* _DATA LINES_
## start

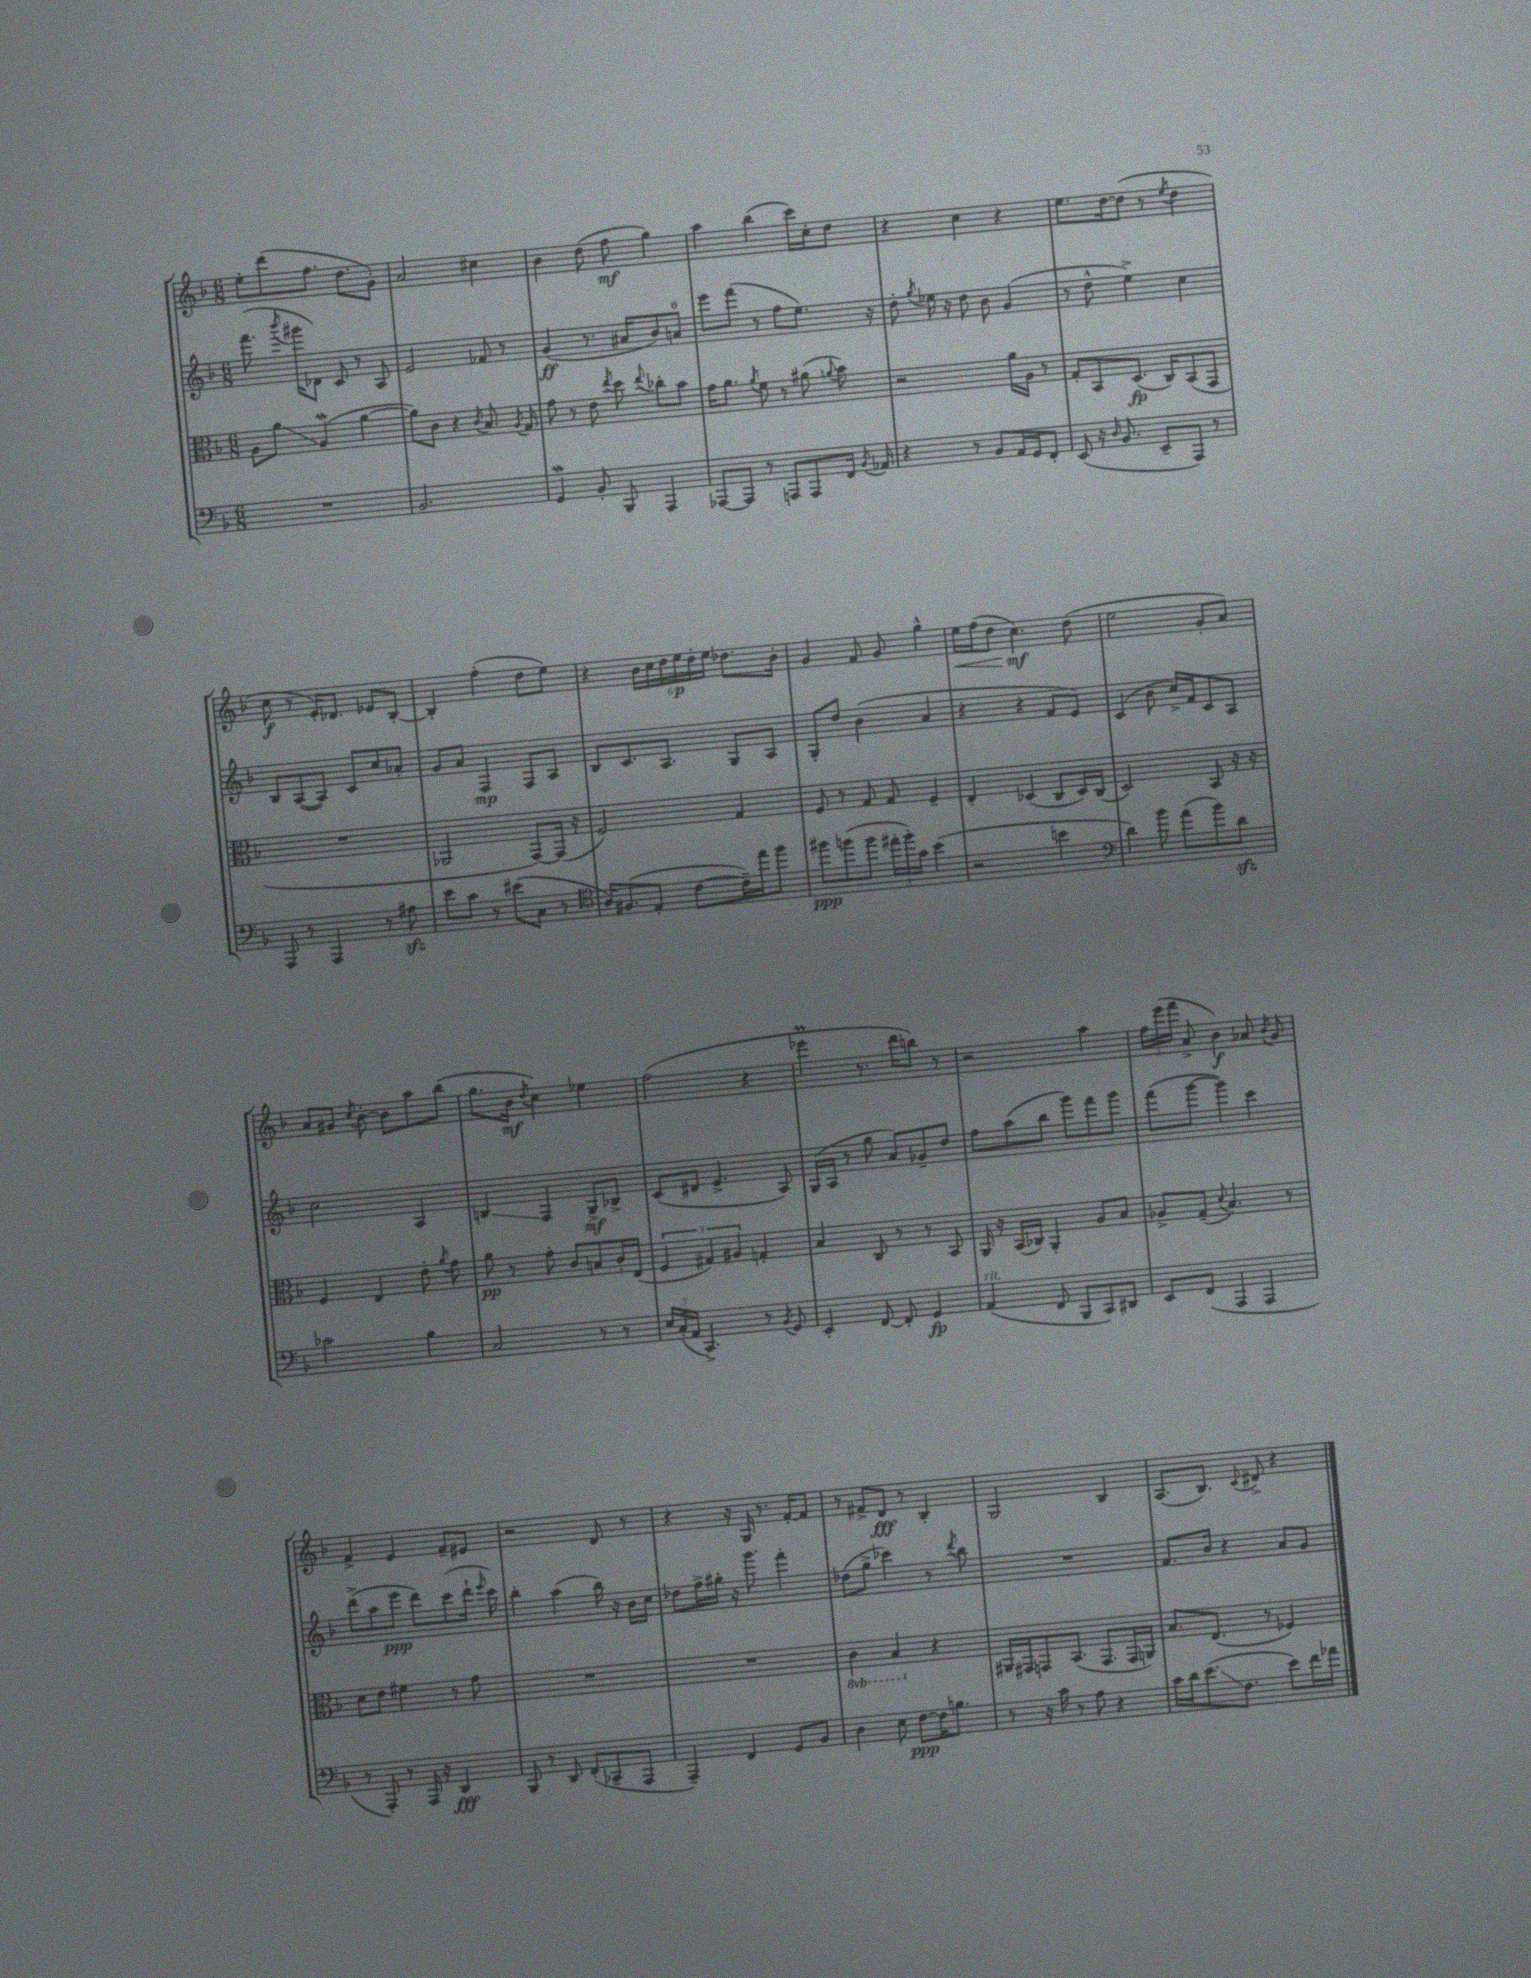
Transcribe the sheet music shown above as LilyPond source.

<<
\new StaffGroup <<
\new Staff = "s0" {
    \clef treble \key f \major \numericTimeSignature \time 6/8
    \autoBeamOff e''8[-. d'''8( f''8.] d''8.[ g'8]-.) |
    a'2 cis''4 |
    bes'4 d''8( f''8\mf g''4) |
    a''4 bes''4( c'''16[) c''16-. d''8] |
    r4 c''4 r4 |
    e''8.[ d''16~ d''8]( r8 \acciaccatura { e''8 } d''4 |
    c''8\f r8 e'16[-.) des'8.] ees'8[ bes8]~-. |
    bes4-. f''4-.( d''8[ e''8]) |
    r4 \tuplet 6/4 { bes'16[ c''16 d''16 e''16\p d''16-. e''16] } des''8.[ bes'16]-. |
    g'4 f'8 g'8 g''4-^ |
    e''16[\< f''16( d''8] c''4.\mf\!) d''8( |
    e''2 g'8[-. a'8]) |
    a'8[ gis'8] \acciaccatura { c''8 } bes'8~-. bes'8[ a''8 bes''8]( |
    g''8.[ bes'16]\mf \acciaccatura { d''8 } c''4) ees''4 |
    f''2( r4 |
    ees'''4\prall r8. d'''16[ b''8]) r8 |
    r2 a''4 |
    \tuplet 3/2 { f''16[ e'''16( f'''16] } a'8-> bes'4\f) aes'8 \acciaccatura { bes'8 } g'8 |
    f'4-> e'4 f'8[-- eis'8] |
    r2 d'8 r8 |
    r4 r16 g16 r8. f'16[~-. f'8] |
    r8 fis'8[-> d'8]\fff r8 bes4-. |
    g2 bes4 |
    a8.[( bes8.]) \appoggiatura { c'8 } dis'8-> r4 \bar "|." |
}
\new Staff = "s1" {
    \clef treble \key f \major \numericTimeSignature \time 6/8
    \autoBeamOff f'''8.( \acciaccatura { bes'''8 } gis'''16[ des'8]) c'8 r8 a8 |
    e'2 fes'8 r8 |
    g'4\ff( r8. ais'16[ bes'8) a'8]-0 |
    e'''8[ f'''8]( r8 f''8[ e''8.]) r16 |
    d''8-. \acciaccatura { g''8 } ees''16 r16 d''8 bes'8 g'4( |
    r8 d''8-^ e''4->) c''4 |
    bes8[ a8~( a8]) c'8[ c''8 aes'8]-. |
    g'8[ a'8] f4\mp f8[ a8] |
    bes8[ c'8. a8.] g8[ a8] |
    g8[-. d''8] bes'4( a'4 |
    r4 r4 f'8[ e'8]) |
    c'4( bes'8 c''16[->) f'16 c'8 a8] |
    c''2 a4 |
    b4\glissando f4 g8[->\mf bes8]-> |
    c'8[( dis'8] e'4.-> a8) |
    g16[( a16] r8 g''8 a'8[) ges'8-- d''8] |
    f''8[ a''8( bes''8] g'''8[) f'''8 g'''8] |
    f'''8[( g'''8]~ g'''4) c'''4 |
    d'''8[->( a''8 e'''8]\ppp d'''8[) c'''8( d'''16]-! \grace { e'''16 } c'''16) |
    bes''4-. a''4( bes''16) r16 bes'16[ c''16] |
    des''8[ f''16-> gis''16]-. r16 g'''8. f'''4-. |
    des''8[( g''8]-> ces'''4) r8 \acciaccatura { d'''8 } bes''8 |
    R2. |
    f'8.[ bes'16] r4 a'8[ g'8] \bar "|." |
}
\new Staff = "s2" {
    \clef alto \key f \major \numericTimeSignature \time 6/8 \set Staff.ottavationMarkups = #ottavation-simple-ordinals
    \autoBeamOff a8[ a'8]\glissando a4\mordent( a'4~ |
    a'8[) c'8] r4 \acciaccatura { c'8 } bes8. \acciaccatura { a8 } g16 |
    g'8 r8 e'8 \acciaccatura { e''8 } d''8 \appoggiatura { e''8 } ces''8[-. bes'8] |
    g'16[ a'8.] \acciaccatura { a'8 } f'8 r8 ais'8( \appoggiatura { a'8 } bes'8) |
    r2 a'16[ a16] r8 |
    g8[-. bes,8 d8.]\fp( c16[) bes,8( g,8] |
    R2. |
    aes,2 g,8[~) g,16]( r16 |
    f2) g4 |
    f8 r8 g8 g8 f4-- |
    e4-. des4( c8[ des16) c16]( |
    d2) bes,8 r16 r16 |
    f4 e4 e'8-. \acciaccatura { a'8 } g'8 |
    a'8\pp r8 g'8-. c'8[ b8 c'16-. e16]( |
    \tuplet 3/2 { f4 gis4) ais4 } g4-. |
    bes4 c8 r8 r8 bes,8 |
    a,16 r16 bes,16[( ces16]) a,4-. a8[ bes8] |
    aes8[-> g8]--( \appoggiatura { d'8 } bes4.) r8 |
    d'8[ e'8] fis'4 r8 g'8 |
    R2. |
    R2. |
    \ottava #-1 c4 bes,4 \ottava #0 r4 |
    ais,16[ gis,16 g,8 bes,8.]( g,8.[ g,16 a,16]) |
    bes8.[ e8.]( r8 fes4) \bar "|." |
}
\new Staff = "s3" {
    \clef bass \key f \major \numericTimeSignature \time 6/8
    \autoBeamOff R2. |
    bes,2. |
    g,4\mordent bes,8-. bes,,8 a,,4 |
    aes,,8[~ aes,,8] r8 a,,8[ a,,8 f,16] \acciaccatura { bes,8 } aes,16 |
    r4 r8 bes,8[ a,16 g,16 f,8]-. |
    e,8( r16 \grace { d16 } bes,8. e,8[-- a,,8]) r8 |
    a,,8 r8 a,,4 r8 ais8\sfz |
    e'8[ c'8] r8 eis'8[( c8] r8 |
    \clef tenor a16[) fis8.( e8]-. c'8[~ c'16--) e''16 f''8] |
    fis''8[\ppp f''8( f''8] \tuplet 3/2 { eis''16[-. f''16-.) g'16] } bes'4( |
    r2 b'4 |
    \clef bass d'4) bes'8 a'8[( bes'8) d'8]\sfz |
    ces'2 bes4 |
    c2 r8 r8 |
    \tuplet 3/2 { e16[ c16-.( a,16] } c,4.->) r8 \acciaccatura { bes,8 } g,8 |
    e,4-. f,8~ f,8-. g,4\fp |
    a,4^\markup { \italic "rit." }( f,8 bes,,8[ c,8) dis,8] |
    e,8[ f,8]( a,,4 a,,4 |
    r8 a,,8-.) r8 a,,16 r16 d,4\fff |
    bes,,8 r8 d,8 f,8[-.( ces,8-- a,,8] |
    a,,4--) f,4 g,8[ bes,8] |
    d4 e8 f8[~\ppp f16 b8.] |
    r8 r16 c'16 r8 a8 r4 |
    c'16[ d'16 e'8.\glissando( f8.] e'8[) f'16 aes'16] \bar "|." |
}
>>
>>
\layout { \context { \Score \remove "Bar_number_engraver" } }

## end

* _WRITTEN PROBLEM_
Copy every line in the rows above that contains the string "glissando". Matching is case-sensitive.

* _OUTPUT_
    b4\glissando f4 g8[->\mf bes8]-> |
    \autoBeamOff a8[ a'8]\glissando a4\mordent( a'4~ |
    c'16[ d'16 e'8.\glissando( f8.] e'8[) f'16 aes'16] \bar "|." |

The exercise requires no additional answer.